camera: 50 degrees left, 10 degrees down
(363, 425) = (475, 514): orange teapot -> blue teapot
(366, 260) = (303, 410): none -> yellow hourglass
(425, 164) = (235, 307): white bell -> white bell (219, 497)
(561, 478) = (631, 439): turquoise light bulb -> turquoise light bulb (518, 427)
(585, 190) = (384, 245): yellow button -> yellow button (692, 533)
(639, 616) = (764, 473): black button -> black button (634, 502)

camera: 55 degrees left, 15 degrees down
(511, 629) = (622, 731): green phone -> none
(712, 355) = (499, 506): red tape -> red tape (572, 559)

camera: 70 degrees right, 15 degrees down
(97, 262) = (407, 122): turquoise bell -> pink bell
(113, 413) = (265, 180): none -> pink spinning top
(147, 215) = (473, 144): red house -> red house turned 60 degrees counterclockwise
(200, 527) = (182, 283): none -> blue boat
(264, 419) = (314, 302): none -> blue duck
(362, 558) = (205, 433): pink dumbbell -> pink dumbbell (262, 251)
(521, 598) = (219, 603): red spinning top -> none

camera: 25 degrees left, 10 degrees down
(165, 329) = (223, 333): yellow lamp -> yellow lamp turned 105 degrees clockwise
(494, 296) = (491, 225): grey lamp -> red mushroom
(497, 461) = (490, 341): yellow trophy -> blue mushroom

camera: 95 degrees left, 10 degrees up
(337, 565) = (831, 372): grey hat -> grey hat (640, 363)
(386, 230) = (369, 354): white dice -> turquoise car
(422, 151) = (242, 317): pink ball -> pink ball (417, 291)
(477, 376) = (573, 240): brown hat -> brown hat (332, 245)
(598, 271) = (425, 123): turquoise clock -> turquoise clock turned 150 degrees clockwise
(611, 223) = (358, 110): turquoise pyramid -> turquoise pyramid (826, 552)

----

# AIM OF THE TASK
Retype the records in their entirety, matching each one exactly.

# EXERCISE RESPONSE
camera: 50 degrees left, 10 degrees down
(363, 425) = (475, 514): orange teapot -> blue teapot
(366, 260) = (303, 410): none -> yellow hourglass
(425, 164) = (235, 307): white bell -> white bell (219, 497)
(561, 478) = (631, 439): turquoise light bulb -> turquoise light bulb (518, 427)
(585, 190) = (384, 245): yellow button -> yellow button (692, 533)
(639, 616) = (764, 473): black button -> black button (634, 502)

camera: 55 degrees left, 15 degrees down
(511, 629) = (622, 731): green phone -> none
(712, 355) = (499, 506): red tape -> red tape (572, 559)

camera: 70 degrees right, 15 degrees down
(97, 262) = (407, 122): turquoise bell -> pink bell
(113, 413) = (265, 180): none -> pink spinning top
(147, 215) = (473, 144): red house -> red house turned 60 degrees counterclockwise
(200, 527) = (182, 283): none -> blue boat
(264, 419) = (314, 302): none -> blue duck
(362, 558) = (205, 433): pink dumbbell -> pink dumbbell (262, 251)
(521, 598) = (219, 603): red spinning top -> none

camera: 25 degrees left, 10 degrees down
(165, 329) = (223, 333): yellow lamp -> yellow lamp turned 105 degrees clockwise
(494, 296) = (491, 225): grey lamp -> red mushroom
(497, 461) = (490, 341): yellow trophy -> blue mushroom

camera: 95 degrees left, 10 degrees up
(337, 565) = (831, 372): grey hat -> grey hat (640, 363)
(386, 230) = (369, 354): white dice -> turquoise car
(422, 151) = (242, 317): pink ball -> pink ball (417, 291)
(477, 376) = (573, 240): brown hat -> brown hat (332, 245)
(598, 271) = (425, 123): turquoise clock -> turquoise clock turned 150 degrees clockwise
(611, 223) = (358, 110): turquoise pyramid -> turquoise pyramid (826, 552)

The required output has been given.